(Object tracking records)
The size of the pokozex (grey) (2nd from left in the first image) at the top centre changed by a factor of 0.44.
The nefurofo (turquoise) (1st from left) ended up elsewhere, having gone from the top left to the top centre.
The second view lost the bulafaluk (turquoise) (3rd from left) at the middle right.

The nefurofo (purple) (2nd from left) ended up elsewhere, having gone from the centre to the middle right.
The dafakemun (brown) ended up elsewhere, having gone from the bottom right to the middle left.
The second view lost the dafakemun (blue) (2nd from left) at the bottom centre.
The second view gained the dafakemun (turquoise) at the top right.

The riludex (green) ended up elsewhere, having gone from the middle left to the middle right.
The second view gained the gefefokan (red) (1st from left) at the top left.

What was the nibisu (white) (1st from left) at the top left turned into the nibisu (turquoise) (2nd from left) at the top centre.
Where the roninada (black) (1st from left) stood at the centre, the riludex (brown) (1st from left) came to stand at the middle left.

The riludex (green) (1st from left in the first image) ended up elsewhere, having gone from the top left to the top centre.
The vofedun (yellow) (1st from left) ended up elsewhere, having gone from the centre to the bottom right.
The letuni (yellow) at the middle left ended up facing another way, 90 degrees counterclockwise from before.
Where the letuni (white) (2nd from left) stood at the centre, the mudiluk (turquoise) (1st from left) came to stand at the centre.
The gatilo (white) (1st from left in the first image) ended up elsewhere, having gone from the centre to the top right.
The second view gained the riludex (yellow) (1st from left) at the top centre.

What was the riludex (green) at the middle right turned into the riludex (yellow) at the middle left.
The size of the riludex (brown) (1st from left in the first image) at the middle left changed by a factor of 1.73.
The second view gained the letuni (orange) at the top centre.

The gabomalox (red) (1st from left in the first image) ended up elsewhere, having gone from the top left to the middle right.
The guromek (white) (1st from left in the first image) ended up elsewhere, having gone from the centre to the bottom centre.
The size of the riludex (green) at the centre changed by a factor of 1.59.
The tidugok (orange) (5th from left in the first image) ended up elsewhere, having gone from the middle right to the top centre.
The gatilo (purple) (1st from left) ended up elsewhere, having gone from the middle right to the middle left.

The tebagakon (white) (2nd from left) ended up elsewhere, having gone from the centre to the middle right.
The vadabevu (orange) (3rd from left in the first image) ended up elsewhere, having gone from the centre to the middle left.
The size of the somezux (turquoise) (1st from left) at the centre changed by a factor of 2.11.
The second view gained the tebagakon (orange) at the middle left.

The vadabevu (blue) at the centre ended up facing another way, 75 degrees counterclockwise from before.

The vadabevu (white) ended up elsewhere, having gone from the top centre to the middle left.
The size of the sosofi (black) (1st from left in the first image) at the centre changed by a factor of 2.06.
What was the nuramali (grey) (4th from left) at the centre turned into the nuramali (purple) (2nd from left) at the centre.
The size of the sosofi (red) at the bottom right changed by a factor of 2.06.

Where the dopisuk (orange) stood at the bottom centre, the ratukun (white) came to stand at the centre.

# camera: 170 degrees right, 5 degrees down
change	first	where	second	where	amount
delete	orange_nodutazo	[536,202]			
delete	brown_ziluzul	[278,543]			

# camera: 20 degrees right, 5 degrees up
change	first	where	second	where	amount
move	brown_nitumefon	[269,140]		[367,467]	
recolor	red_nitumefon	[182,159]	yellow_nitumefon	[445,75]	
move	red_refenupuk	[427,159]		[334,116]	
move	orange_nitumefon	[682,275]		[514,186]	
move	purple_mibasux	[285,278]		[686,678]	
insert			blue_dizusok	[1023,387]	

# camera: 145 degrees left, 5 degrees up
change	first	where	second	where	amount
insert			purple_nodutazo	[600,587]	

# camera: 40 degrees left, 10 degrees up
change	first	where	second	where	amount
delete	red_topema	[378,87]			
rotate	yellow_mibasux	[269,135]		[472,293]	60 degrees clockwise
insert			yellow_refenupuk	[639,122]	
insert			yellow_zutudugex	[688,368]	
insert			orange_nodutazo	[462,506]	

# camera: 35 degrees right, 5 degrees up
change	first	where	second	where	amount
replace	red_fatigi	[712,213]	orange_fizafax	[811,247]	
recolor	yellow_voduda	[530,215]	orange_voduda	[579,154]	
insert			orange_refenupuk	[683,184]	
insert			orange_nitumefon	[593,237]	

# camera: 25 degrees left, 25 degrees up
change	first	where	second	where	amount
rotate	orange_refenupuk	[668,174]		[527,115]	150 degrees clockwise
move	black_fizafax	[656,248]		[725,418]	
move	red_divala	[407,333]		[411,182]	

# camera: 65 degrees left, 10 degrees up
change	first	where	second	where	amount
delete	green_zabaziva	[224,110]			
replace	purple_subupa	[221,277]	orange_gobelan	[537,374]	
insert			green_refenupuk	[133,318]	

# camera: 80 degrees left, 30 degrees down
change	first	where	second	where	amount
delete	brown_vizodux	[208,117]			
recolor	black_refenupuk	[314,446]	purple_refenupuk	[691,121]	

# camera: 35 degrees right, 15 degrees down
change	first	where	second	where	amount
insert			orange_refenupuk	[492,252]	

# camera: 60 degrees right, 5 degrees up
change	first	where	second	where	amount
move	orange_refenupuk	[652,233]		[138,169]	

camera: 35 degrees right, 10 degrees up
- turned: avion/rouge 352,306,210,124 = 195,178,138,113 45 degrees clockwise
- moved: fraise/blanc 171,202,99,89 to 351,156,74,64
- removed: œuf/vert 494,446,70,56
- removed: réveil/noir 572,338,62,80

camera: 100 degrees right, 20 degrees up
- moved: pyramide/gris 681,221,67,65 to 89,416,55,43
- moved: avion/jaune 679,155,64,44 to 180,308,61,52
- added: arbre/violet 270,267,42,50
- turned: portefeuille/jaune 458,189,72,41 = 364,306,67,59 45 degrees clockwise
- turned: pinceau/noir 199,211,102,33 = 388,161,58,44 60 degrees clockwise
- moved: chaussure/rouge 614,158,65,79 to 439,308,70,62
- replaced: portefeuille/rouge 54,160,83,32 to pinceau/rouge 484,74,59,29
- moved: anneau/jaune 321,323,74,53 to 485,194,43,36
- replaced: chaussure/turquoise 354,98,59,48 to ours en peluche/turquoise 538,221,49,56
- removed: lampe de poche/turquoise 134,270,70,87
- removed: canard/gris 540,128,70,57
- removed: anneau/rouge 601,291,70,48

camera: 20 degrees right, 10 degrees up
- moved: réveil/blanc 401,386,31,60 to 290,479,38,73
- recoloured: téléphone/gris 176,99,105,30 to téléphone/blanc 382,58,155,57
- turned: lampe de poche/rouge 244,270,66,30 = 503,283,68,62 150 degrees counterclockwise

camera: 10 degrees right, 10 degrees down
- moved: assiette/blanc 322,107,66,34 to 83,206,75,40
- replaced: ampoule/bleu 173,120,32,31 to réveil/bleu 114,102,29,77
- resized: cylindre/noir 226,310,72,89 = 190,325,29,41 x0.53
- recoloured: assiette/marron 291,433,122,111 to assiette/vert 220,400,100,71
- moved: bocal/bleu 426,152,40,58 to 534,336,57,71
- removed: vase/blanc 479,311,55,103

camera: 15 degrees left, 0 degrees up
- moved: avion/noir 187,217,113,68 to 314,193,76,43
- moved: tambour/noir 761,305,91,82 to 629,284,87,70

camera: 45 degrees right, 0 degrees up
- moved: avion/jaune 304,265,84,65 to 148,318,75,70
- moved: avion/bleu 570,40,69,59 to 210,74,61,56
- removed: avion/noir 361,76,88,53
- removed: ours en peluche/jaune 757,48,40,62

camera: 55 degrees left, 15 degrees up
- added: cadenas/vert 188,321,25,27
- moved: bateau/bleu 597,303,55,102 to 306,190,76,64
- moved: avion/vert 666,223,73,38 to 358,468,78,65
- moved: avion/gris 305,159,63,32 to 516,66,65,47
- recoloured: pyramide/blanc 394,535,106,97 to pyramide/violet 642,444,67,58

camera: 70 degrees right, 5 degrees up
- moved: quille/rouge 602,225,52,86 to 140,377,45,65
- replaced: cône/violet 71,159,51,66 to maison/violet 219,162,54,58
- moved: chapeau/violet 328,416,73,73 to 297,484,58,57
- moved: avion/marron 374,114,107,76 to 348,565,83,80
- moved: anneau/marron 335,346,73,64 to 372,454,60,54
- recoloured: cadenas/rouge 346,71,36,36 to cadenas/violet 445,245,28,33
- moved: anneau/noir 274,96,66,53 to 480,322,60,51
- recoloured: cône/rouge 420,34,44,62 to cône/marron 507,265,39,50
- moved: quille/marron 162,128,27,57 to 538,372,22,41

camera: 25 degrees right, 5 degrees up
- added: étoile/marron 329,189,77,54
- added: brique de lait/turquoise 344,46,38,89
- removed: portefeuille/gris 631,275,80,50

Assigned task » Taking the line with "camera: 35 degrees right, 10 degrees up" as the first and the line with "- removed: œuf/vert 494,446,70,56" as the last, retype that stretch of the data above exactly, with no other lines.

Solution below »
camera: 35 degrees right, 10 degrees up
- turned: avion/rouge 352,306,210,124 = 195,178,138,113 45 degrees clockwise
- moved: fraise/blanc 171,202,99,89 to 351,156,74,64
- removed: œuf/vert 494,446,70,56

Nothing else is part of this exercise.